TASK STATEMENT = Retype only what runs from the first line of the records to the line with "black fork: [395,474,426,586]", inclusive, and no pictures.

Object inventory comparisons =
<<<<
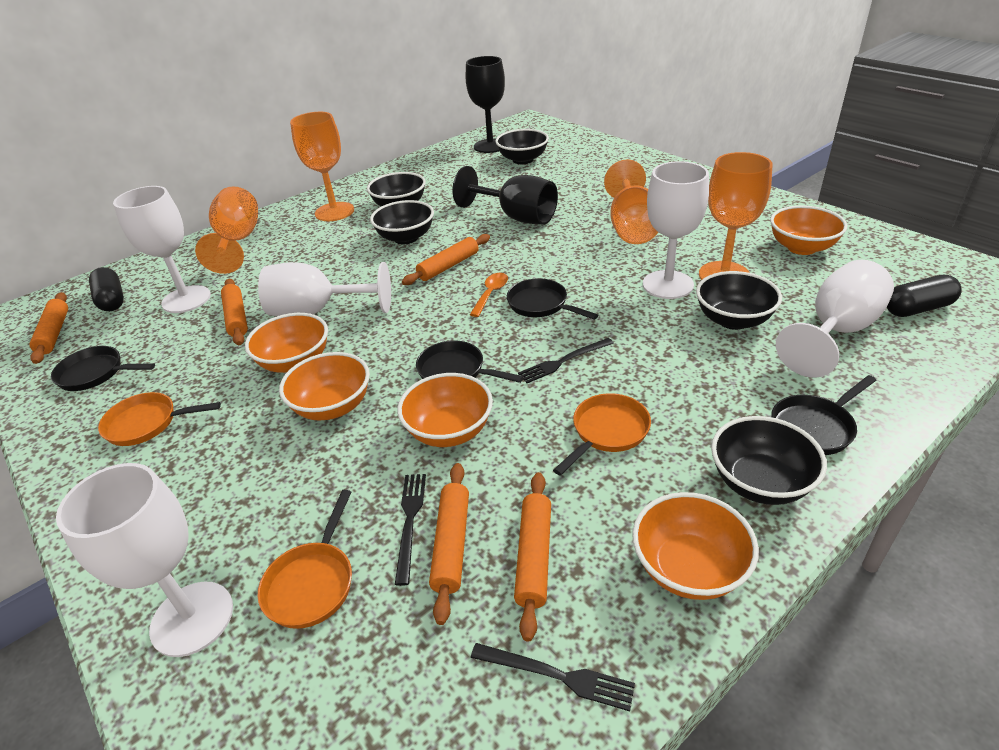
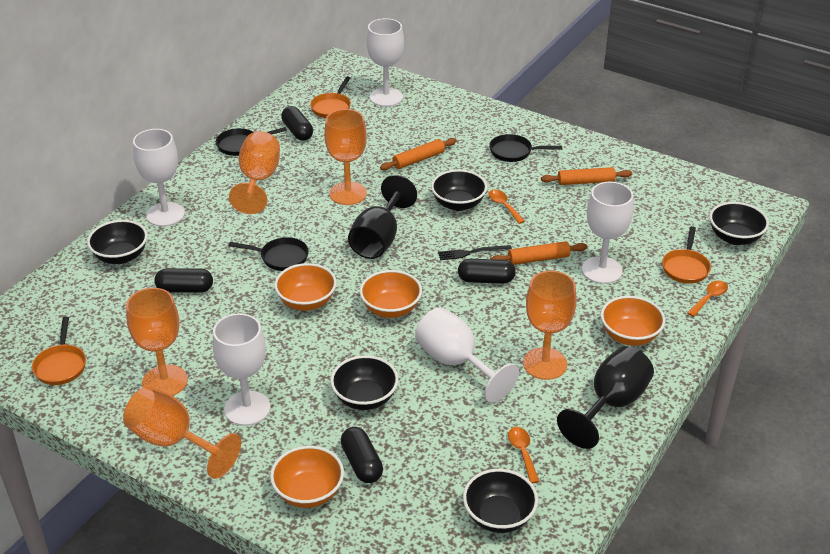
black capsule: [89,267,124,311] [887,275,962,317] = 2 -> [154,268,213,293] [281,106,313,141] [341,427,383,483] [458,259,516,284] = 4
black fork: [395,474,426,586] [471,643,635,711] [518,338,614,383] = 3 -> [438,245,512,260] = 1
black pan: [51,346,155,391] [416,341,524,383] [507,278,598,320] [771,375,876,455] = 4 -> [216,127,287,156] [228,237,309,271] [489,134,562,162] = 3
orange bowl: [245,313,328,373] [279,352,370,420] [398,373,493,447] [632,492,759,600] [770,206,847,255] = 5 -> [270,446,344,508] [274,263,337,311] [360,270,422,318] [601,296,665,346] = 4
orange goblet: [195,186,258,274] [290,112,354,221] [604,160,658,244] [699,152,772,280] = 4 -> [123,386,241,479] [126,288,188,396] [229,131,280,214] [324,109,367,205] [523,271,577,380] = 5
orange rolling pin: [29,292,68,364] [221,279,248,345] [402,234,490,285] [429,463,469,625] [514,472,551,642] = 5 -> [380,138,457,170] [491,241,587,265] [541,167,632,185] = 3
orange spoon: [470,273,508,317] = 1 -> [488,190,525,224] [508,427,540,484] [687,281,728,317] = 3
>>>>
ANSWER TO THE EXERCISE =
black capsule: [89,267,124,311] [887,275,962,317] = 2 -> [154,268,213,293] [281,106,313,141] [341,427,383,483] [458,259,516,284] = 4
black fork: [395,474,426,586] [471,643,635,711] [518,338,614,383] = 3 -> [438,245,512,260] = 1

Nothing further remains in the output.